*Activity*. Give the listing again word for word. Skip the pictures.

*Material provided*.
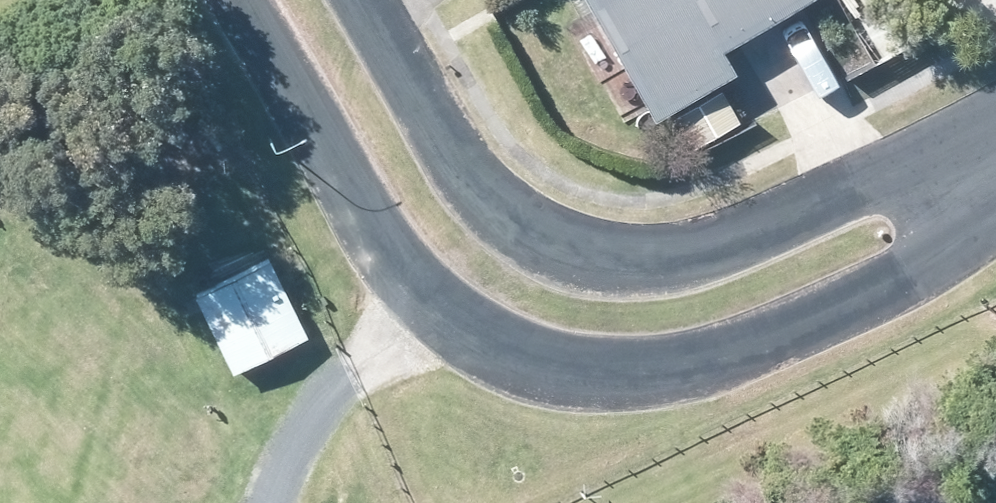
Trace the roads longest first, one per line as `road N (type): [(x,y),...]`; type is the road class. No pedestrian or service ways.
road 1 (tertiary): [(995,182),(941,252),(893,292),(739,360),(669,377),(549,373),(432,305),(377,246),(227,0)]
road 2 (tertiary): [(368,0),(465,162),(535,227),(575,247),(705,247),(876,177),(995,165)]

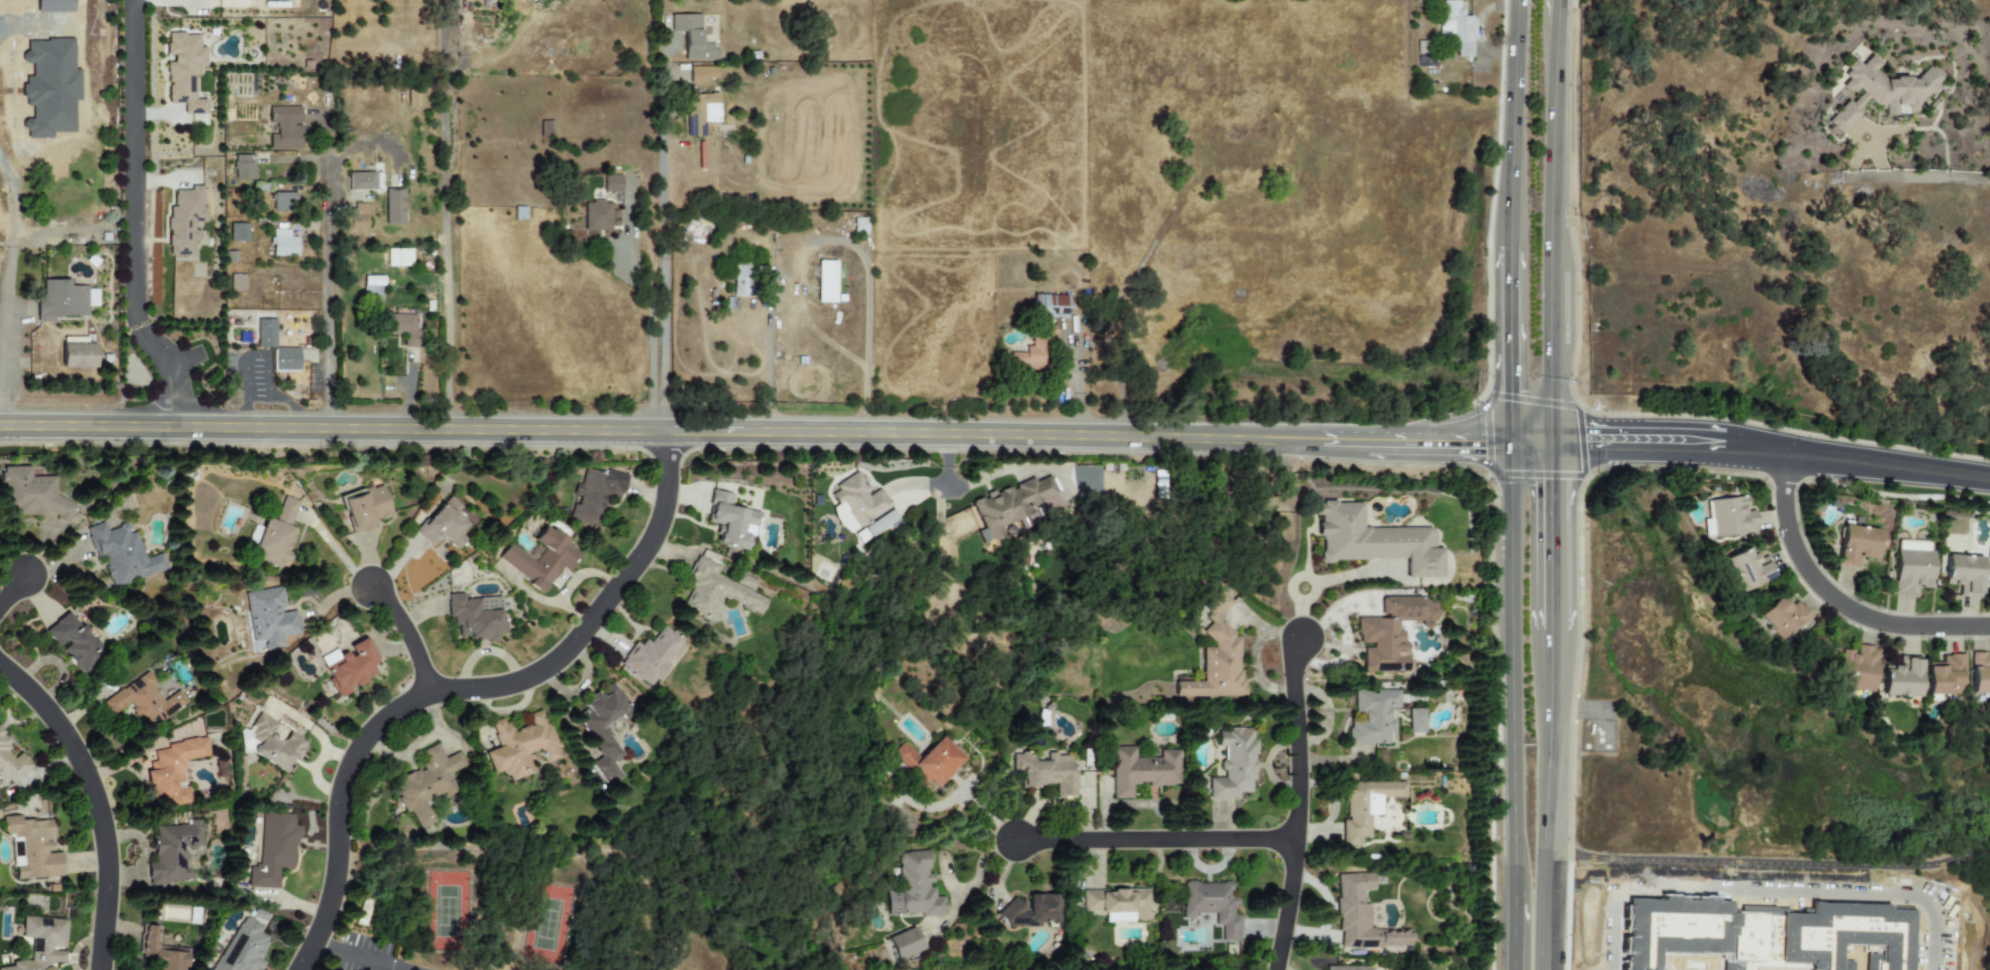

*Your solution*.
Trace the roads longest first, one per line as `road N (type): [(x,y),...]`; type is the road class. No pedestrian or service ways.
road 1 (tertiary): [(995,182),(941,252),(893,292),(739,360),(669,377),(549,373),(432,305),(377,246),(227,0)]
road 2 (tertiary): [(368,0),(465,162),(535,227),(575,247),(705,247),(876,177),(995,165)]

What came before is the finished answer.